Given data
:::::

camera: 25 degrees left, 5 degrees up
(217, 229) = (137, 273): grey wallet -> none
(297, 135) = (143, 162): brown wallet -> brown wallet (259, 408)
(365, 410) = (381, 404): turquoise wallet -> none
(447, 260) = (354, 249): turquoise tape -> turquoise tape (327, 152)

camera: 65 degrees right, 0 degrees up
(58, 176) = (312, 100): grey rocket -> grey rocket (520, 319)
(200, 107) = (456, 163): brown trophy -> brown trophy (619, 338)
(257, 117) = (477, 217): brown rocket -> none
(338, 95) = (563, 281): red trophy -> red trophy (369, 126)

:::::

Task requirements
Return each line of the data above that includes the word "trophy".

The answer
(200, 107) = (456, 163): brown trophy -> brown trophy (619, 338)
(338, 95) = (563, 281): red trophy -> red trophy (369, 126)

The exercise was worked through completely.